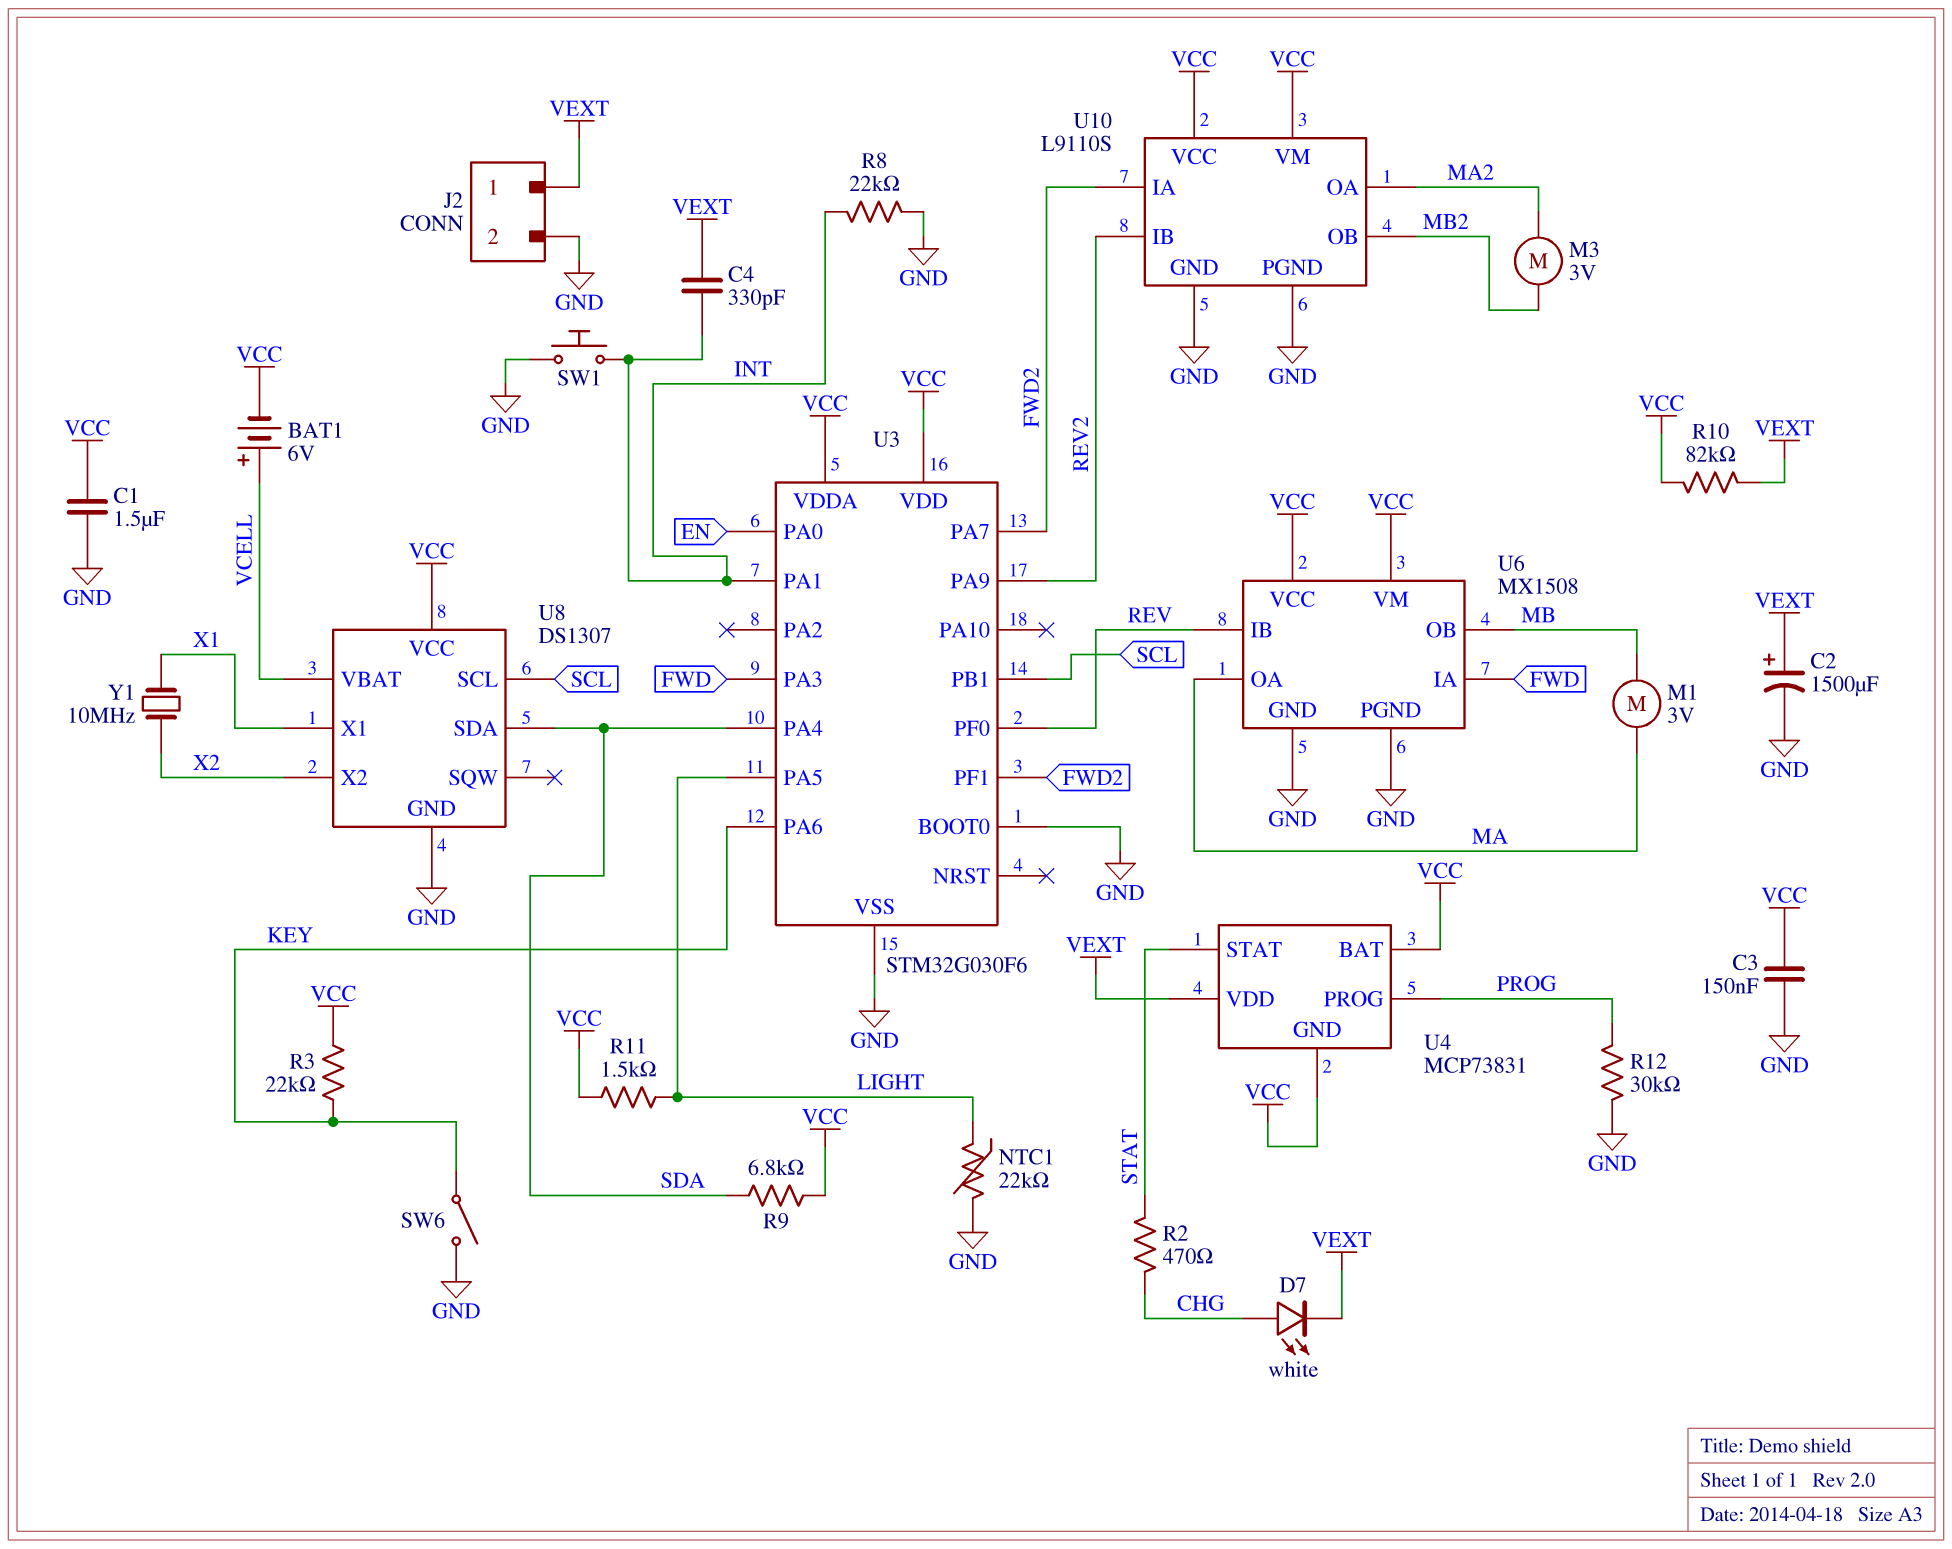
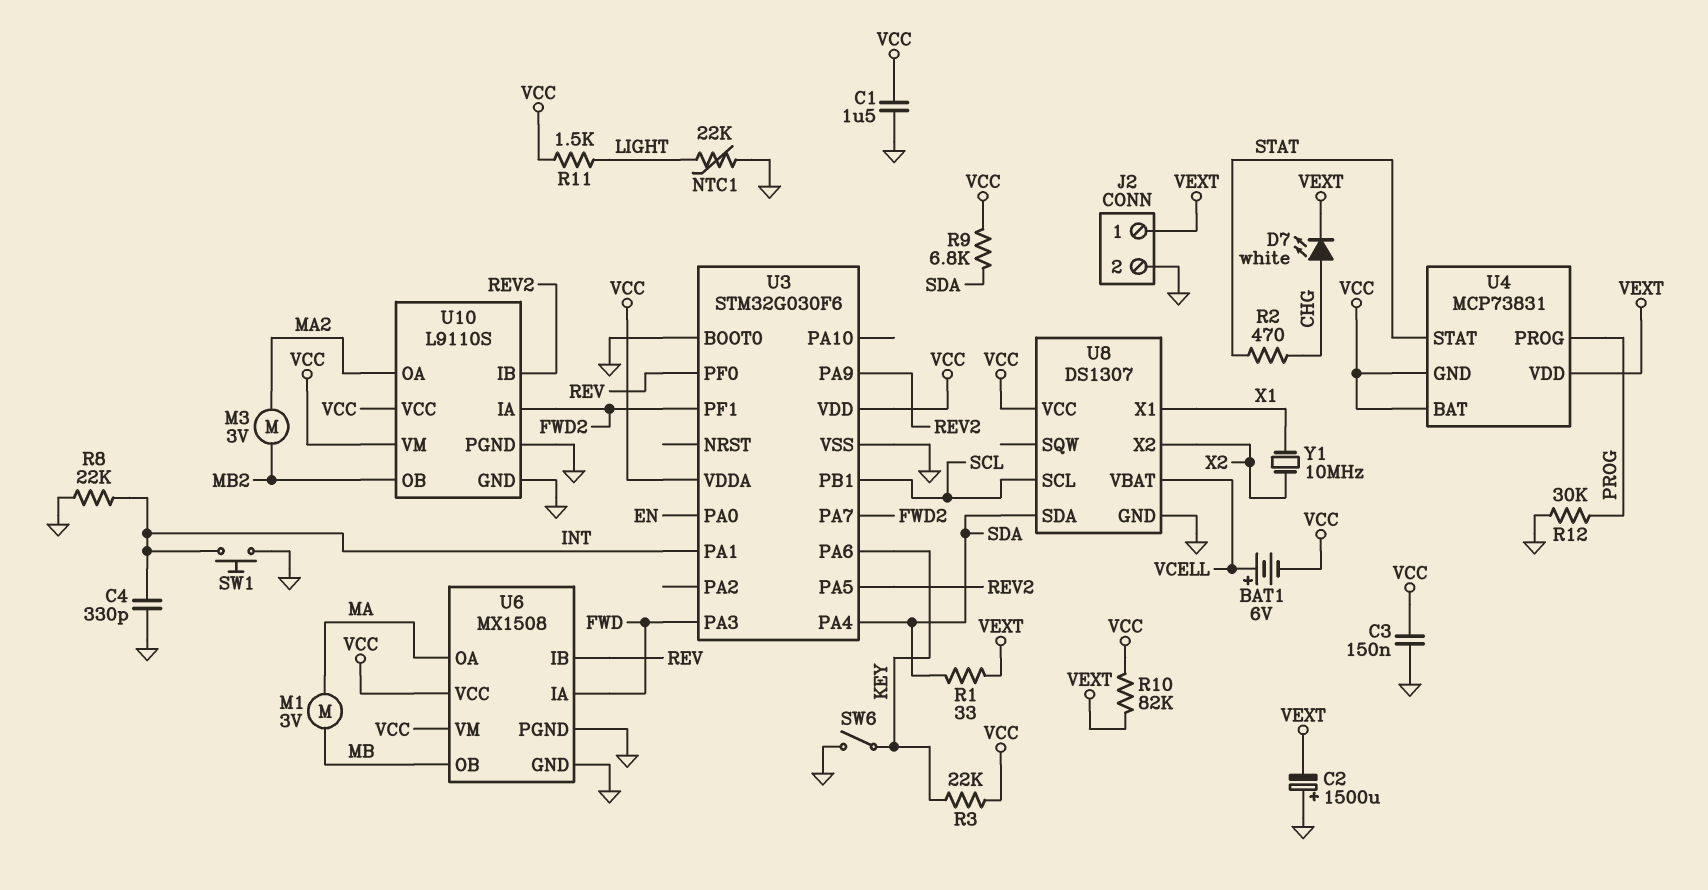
C2: 1500uF (plus VEXT, minus GND) -> 1500uF (plus GND, minus VEXT)
C4: 330pF (INT, VEXT) -> 330pF (GND, INT)
R1: none -> 33 (SDA, VEXT)
U3 pin PA5: LIGHT -> REV2

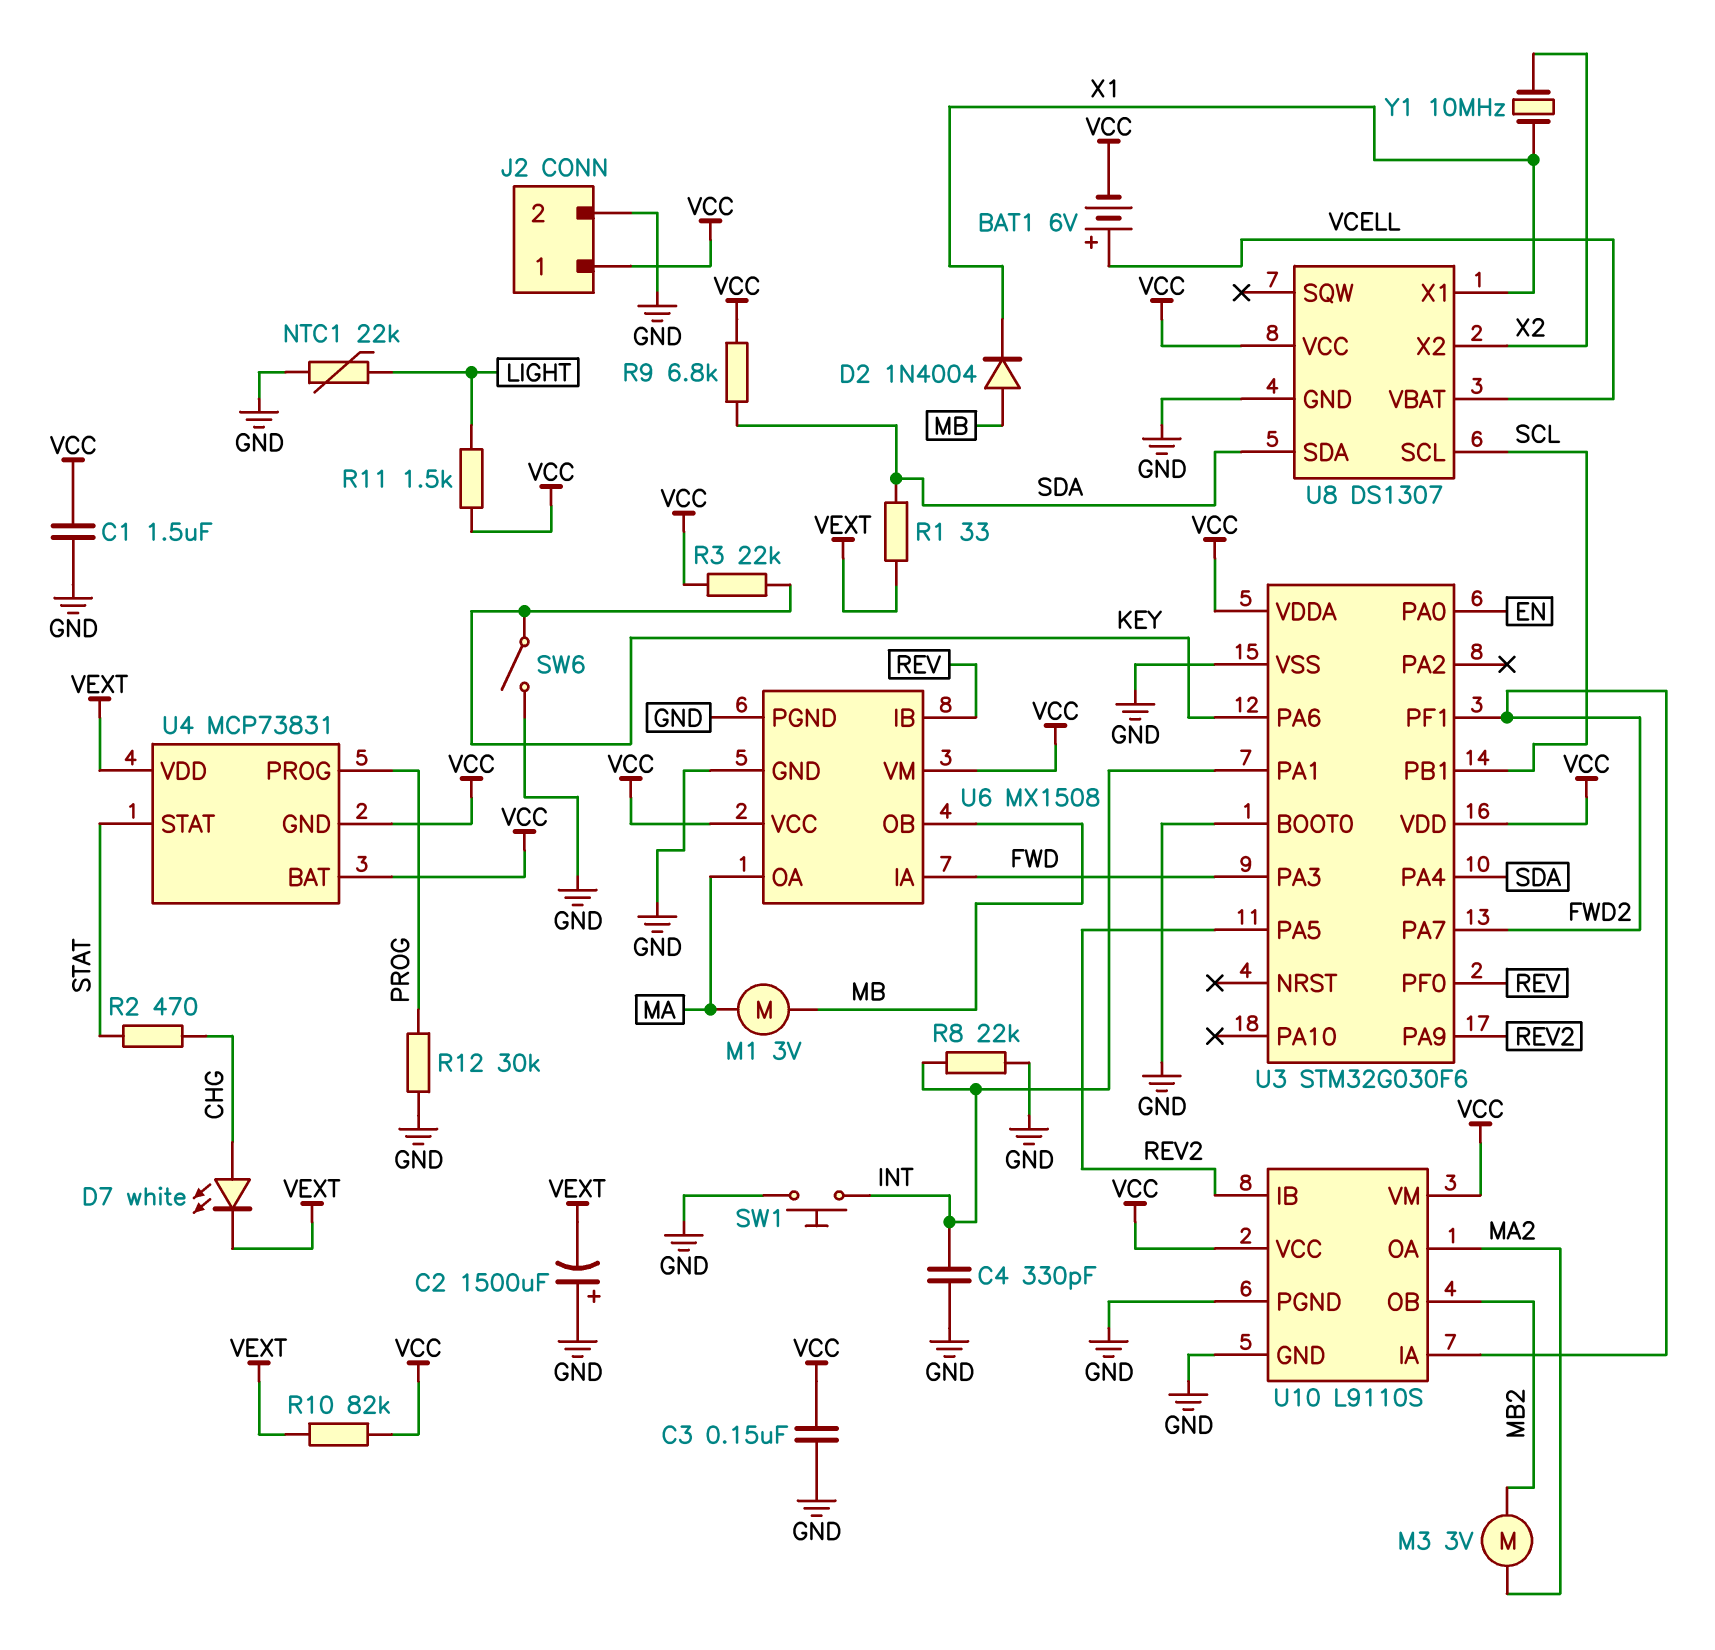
D2: none -> diode 1N4004 (A MB, K X1)
J2 pin 1: VEXT -> VCC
----------
▶ _WHAT YOU NEED TO DO_: Gather each line in the data that holds the string "VEXT".

▶ _ANSWER FOR THIS EXERCISE_:
C2: 1500uF (plus VEXT, minus GND) -> 1500uF (plus GND, minus VEXT)
C4: 330pF (INT, VEXT) -> 330pF (GND, INT)
R1: none -> 33 (SDA, VEXT)
J2 pin 1: VEXT -> VCC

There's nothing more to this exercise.